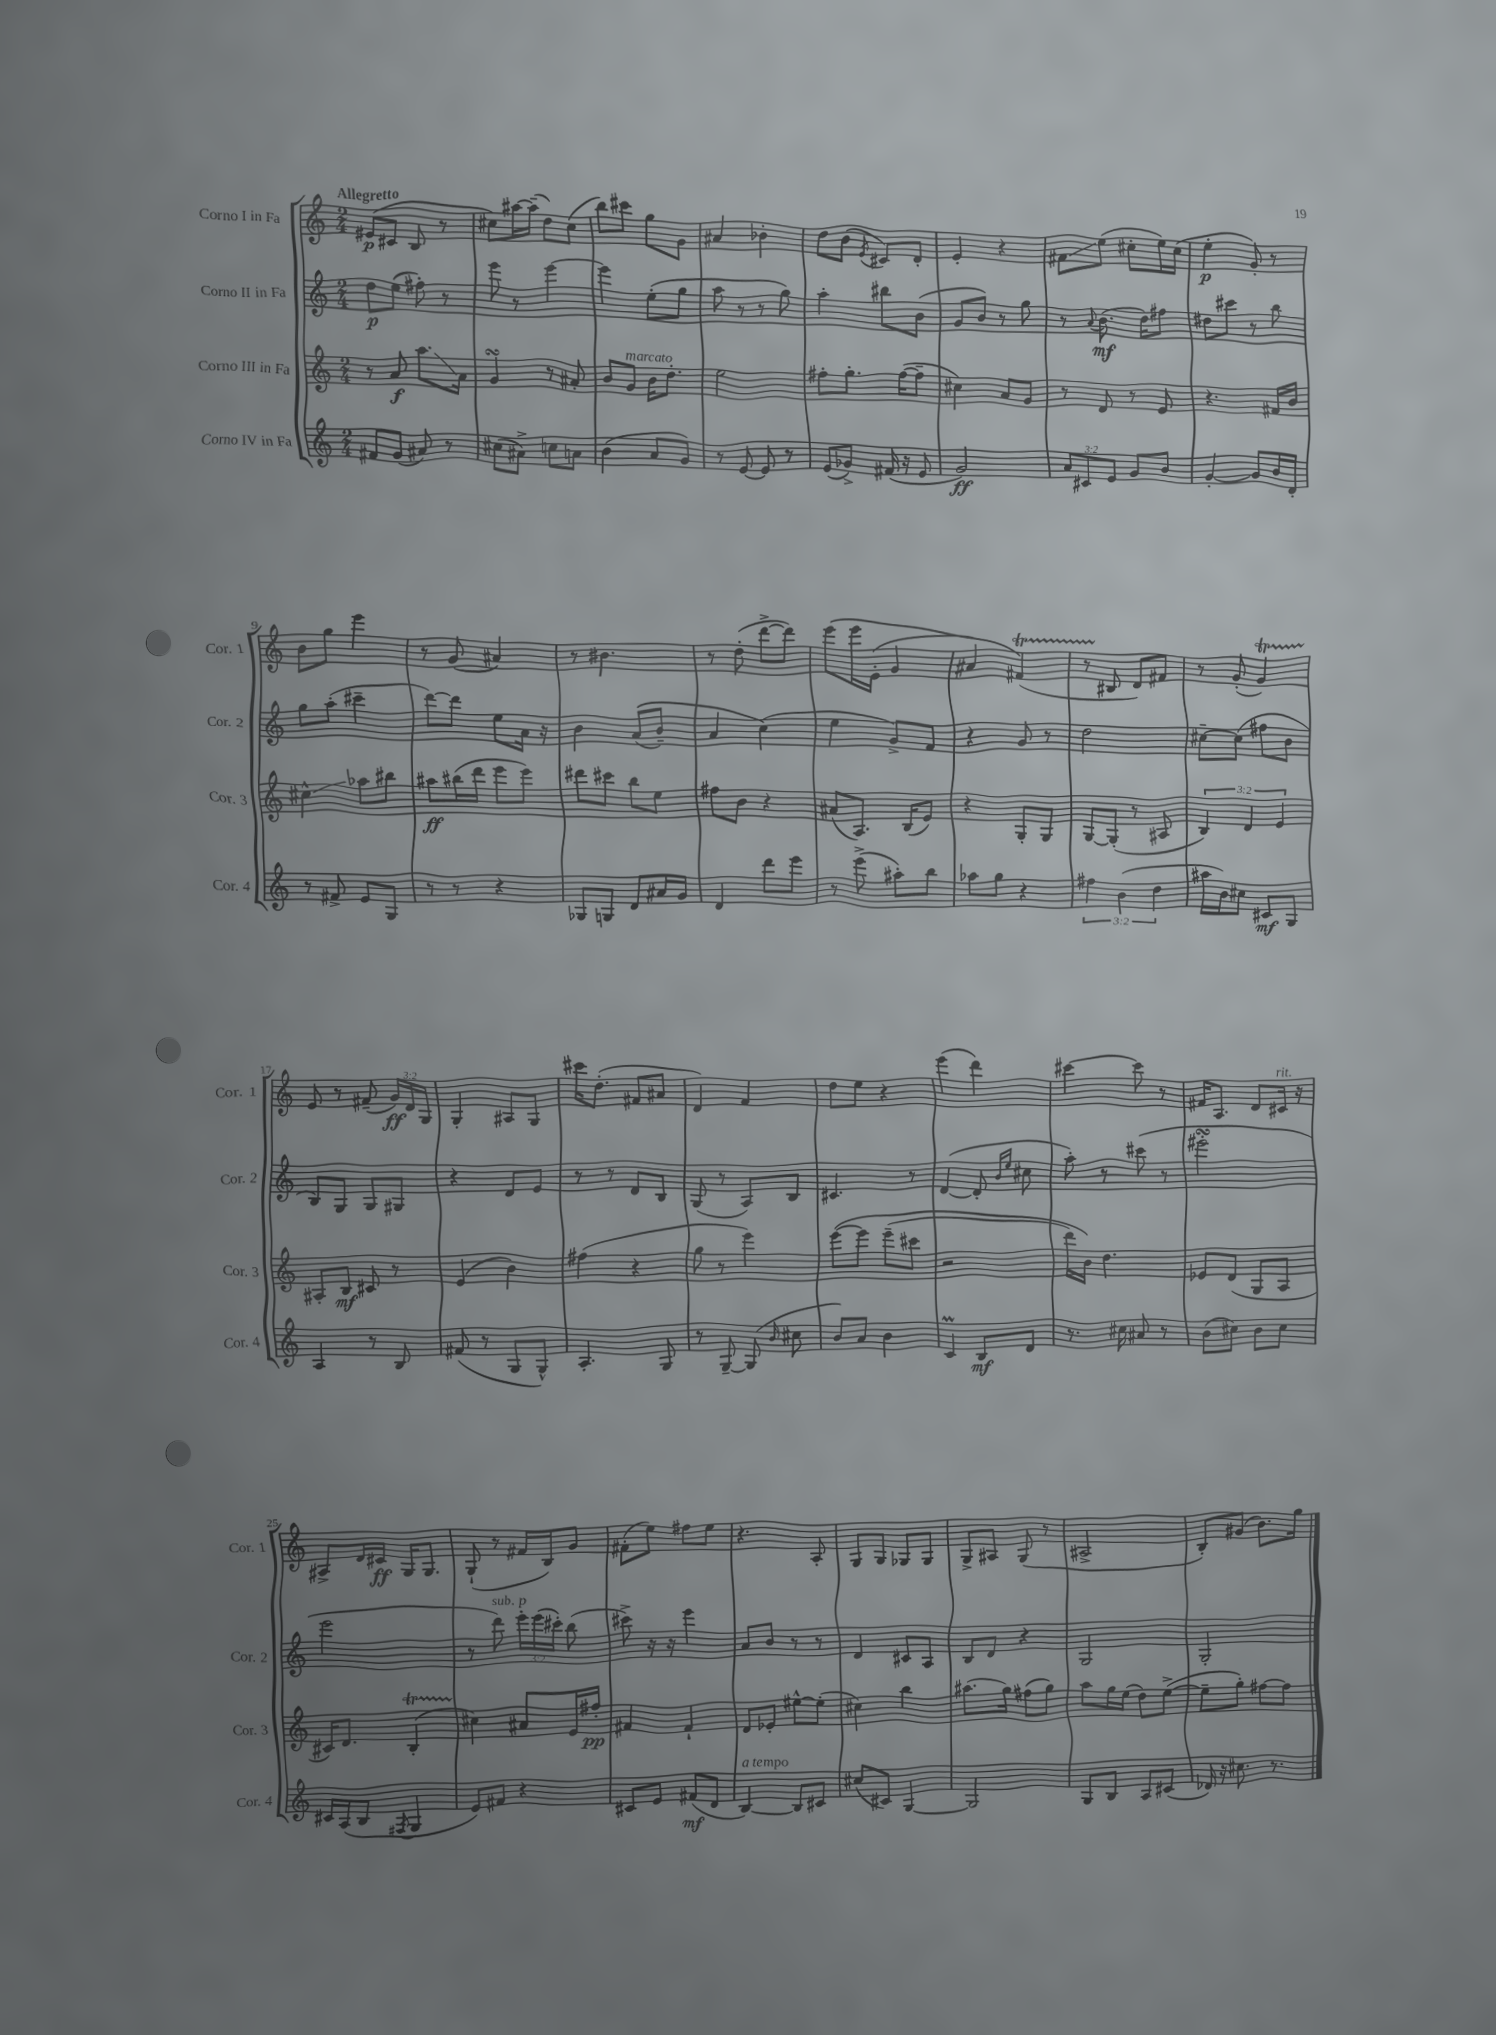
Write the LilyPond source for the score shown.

<<
\new StaffGroup <<
\new Staff = "s0" \with { instrumentName = "Corno I in Fa" shortInstrumentName = "Cor. 1" } {
    \clef treble \key c \major \numericTimeSignature \time 2/4 \override Staff.TupletNumber.text = #tuplet-number::calc-fraction-text \tempo "Allegretto"
    \autoBeamOff eis'8[\p( cis'8] b8 r8 |
    cis''8[) ais''16~ ais''16]--( d''8[) cis''8]( |
    b''8[) cis'''8] g''8[ g'8] |
    ais'4 bes'4-. |
    d''8[ b'8]( \acciaccatura { e'8 } cis'8[) d'8]-. |
    e'4-. r4 |
    fis'8[\glissando e''8]( cis''8[-. e''16) cis''16]( |
    e''4-.\p g'8-.) r8 |
    b'8[ g''8] e'''4 |
    r8 g'8( ais'4) |
    r8 bis'4. |
    r8 d''8-.( d'''8[~-> d'''8]) |
    e'''8[\( e'''16 e'16]-.( g'4 |
    ais'4) fis'4\startTrillSpan(\) |
    r8 bis8\stopTrillSpan d'8[) fis'8] |
    r8 g'8-.( g'4\startTrillSpan) |
    e'8\stopTrillSpan r8 fis'8--( \tuplet 3/2 { g'16[\ff) d'16 g16] } |
    g4-. ais8[ g8] |
    cis'''16[ d''8.]-.( fis'8[ ais'8] |
    d'4) f'4 |
    d''8[ e''8] r4 |
    e'''4( d'''4) |
    cis'''4~ cis'''8 r8 |
    fis'16[ a8.] d'8[ cis'16]^\markup { \italic "rit." } r16 |
    ais8[-> d'16 cis'16]\ff g16[ g8.] |
    g8-!( r8 fis'16[ b16) g'8] |
    fis'8[-.( e''8]) fis''8[ e''8] |
    r4. a8-. |
    g8[ g8] ges8[ ges8] |
    g8[-> ais8] g8( r8 |
    ais2-> |
    b8[-.) gis'8]( b'8.[) g''16] \bar "|." |
}
\new Staff = "s1" \with { instrumentName = "Corno II in Fa" shortInstrumentName = "Cor. 2" } {
    \clef treble \key c \major \numericTimeSignature \time 2/4 \override Staff.TupletNumber.text = #tuplet-number::calc-fraction-text
    \autoBeamOff d''8[\p e''8]( fis''8-.) r8 |
    e'''8 r8 e'''4~ |
    e'''4 e''8[-.( g''8] |
    a''8 r8 r8 g''8) |
    a''4-. bis''8[ b'8]( |
    g'8[ b'8]) r8 g''8 |
    r8 \appoggiatura { a'8 } b'8.\mf( d''16[) fis''8] |
    dis''8[ cis'''8] r8 b''8 |
    g''8[ a''8]-.( cis'''4-- |
    d'''8[~) d'''8] e''8[ a'16] r16 |
    b'4 a'8[(\( b'8]--) |
    a'4 c''4(\) |
    e''4 g'8[->) f'8] |
    r4 g'8 r8 |
    d''2 |
    cis''8[~-- cis''8]( fis''8[ b'8] |
    b8[) g8] g8[ gis8] |
    r4 d'8[ e'8] |
    r8 r8 d'8[ b8] |
    g8( r8 a8[) b8] |
    cis'4. r8 |
    d'4~( d'8-. \grace { b'16[ e''16] } cis''8 |
    a''8-.) r8 cis'''8( r8 |
    eis'''2-.\turn |
    e'''2 |
    r8 d'''8^\markup { \italic "sub. p" }) \tuplet 3/2 { e'''16[-. e'''16( cis'''16]-.) } b''8( |
    cis'''8->) r16 r16 e'''4 |
    a'8[ b'8] r8 r8 |
    d'4 cis'8[ a8] |
    b8[ d'8] r4 |
    g2 |
    g2-. \bar "|." |
}
\new Staff = "s2" \with { instrumentName = "Corno III in Fa" shortInstrumentName = "Cor. 3" } {
    \clef treble \key c \major \numericTimeSignature \time 2/4 \override Staff.TupletNumber.text = #tuplet-number::calc-fraction-text
    \autoBeamOff r8 a'8\f a''8.[\glissando a'16] |
    g'4\turn r8 ais'8-. |
    b'8[ g'8]^\markup { \italic "marcato" } b'16[ d''8.]-. |
    e''2 |
    fis''8[-. g''8.]-. fis''16[~( fis''8]-- |
    cis''4) a'8[ g'8] |
    r8 d'8 r8 e'8 |
    r4. fis'16[ b'16] |
    cis''4-^\glissando aes''8[ bis''8] |
    ais''8[\ff bis''16( d'''16] e'''8[ e'''8]) |
    dis'''8[ cis'''8] b''8[ e''8] |
    fis''8[ b'8] r4 |
    ais'8[( a8.]) b16[( e'8]) |
    r4 g8[-. g8] |
    g8[~ g8]-.( r8 ais8 |
    \tuplet 3/2 { b4) d'4 e'4 } |
    ais8[-. b8]\mf cis'8 r8 |
    e'4( b'4) |
    fis''4( r4 |
    g''8 r8 e'''4) |
    e'''8[~\( e'''8] e'''8[--( cis'''8] |
    r2 |
    d'''16[) b'16]\) d''4. |
    ees'8[ d'8]( g8[ a8] |
    cis'16[) d'8.] b4-.\startTrillSpan( |
    cis''4\stopTrillSpan) ais'8[ e'16 fis''16]-.\pp |
    fis'4 fis'4-! |
    d'8[ ees'8]-. eis''8[~-^ eis''8]-.( |
    cis''4) b''4 |
    ais''8.[( g''16]) fis''8[( g''8]) |
    a''8[ g''16 e''16]( d''8[) e''8]~->( |
    e''8[-- g''8]-.) fis''8[~ fis''8] \bar "|." |
}
\new Staff = "s3" \with { instrumentName = "Corno IV in Fa" shortInstrumentName = "Cor. 4" } {
    \clef treble \key c \major \numericTimeSignature \time 2/4 \override Staff.TupletNumber.text = #tuplet-number::calc-fraction-text
    \autoBeamOff fis'8[ g'8]( ais'8) r8 |
    cis''8[( ais'8]->) c''8[ a'8] |
    b'4( a'8[ g'8]) |
    r8 e'8~ e'8 r8 |
    e'8[( ges'8]->) fis'16( r16 e'8 |
    g'2\ff) |
    \tuplet 3/2 { a'8[ cis'8 e'8] } g'8[ b'8] |
    g'4~-. g'8[ b'16 d'16]-. |
    r8 fis'8-> e'8[ g8] |
    r8 r8 r4 |
    ges8[ g8] d'8[ ais'16 g'16] |
    d'4 d'''8[ e'''8] |
    r8 e'''8->( ais''8[-.) b''8] |
    aes''8[ g''8] r4 |
    \tuplet 3/2 { fis''4 b'4( d''4 } |
    ais''16[ b'16) cis''8] cis'8[\mf g8] |
    a4 r8 b8 |
    fis'8( r8 g8[ g8]-^) |
    a4.-. g8 |
    r8 g8~-- g8( \grace { b'16 } cis''8 |
    b'8[) a'8] b'4 |
    c'4\prall b8[\mf d'8] |
    r8. cis''16 ais'8 r8 |
    b'8[( cis''8]) b'8[ cis''8] |
    cis'16[ a16( b8] \acciaccatura { fis8 } g4 |
    e'8[) fis'8] r4 |
    cis'8[ e'8] fis'8[\mf( d'8] |
    b4~^\markup { \italic "a tempo" }) b8[ cis'8] |
    cis''8[( cis'8]) g4~ |
    g2 |
    g8[ b8] a8[ cis'8]( |
    des'16) r16 cis''8. r8. \bar "|." |
}
>>
>>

* [TASK DESCRIPTION]
Please count how many lines in the entries above contain the word "italic" and reply with the number alone.

* [TASK OUTPUT]
4